[WHAT IS REQUIRED] Reproduce every line of the material below word for word, but leave out the pictures.

===== PROVIDED MATERIAL

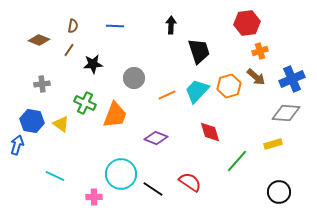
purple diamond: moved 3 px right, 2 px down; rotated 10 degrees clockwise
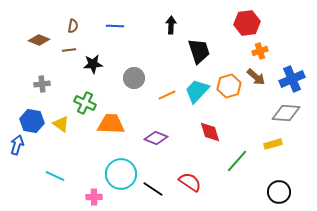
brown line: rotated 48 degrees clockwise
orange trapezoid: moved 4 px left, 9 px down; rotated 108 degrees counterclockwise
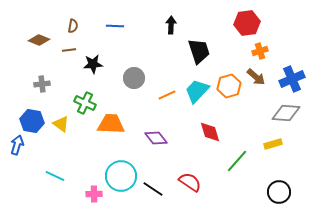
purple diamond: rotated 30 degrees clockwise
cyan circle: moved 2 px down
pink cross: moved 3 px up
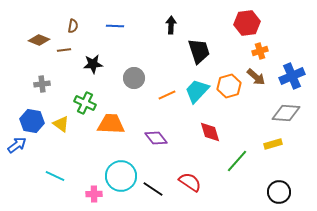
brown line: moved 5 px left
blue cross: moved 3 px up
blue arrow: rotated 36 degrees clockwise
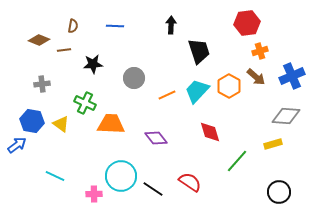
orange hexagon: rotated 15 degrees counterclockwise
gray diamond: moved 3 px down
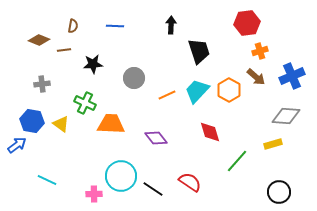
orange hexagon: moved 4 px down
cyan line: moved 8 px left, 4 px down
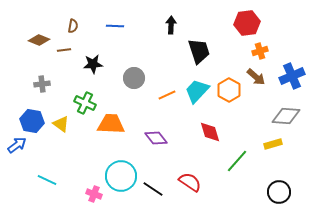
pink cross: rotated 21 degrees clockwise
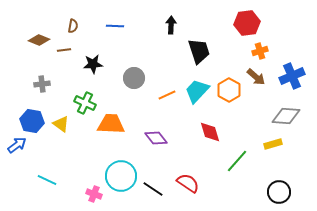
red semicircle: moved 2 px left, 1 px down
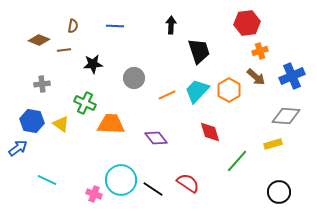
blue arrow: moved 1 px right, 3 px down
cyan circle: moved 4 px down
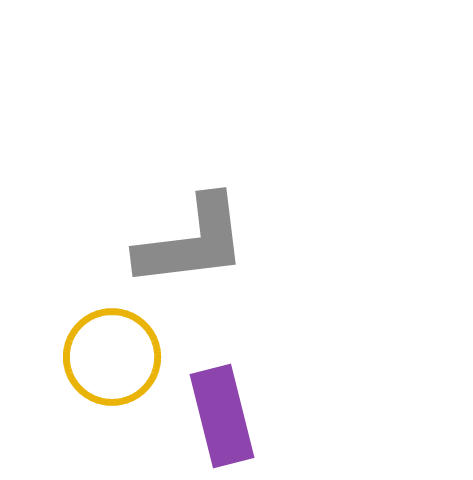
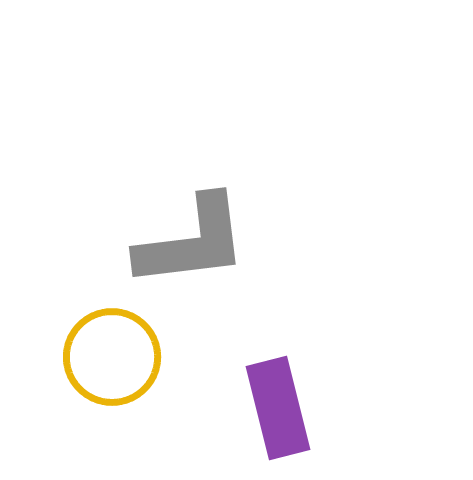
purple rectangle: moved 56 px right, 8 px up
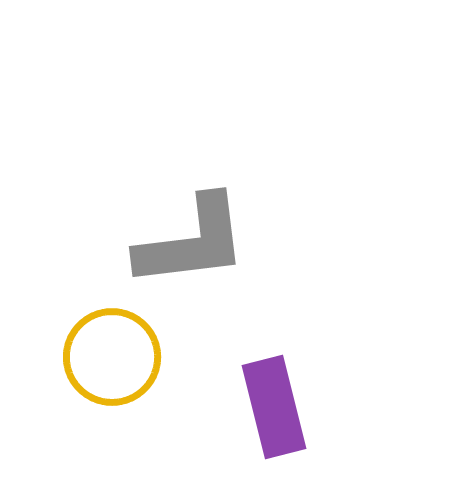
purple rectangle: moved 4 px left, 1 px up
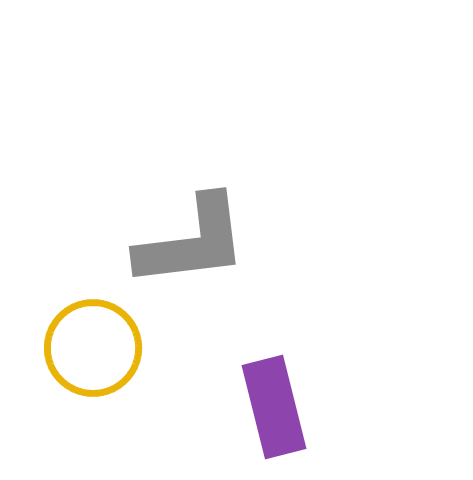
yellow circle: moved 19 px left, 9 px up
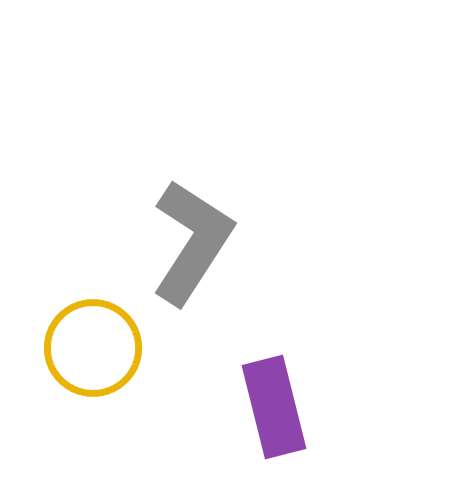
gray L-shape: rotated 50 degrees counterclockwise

==========

[RESULT OF THIS TASK]
purple diamond: moved 3 px right, 2 px down; rotated 10 degrees clockwise
brown line: rotated 48 degrees clockwise
orange trapezoid: moved 4 px left, 9 px down; rotated 108 degrees counterclockwise
purple diamond: rotated 30 degrees clockwise
cyan circle: moved 2 px down
pink cross: moved 3 px up
brown line: moved 5 px left
blue cross: moved 3 px up
blue arrow: rotated 36 degrees clockwise
orange hexagon: rotated 15 degrees counterclockwise
gray diamond: moved 3 px down
orange hexagon: moved 4 px down
cyan line: moved 8 px left, 4 px down
pink cross: rotated 21 degrees clockwise
red semicircle: moved 2 px left, 1 px down
blue arrow: moved 1 px right, 3 px down
cyan circle: moved 4 px down
purple rectangle: moved 56 px right, 8 px up
purple rectangle: moved 4 px left, 1 px up
yellow circle: moved 19 px left, 9 px up
gray L-shape: rotated 50 degrees counterclockwise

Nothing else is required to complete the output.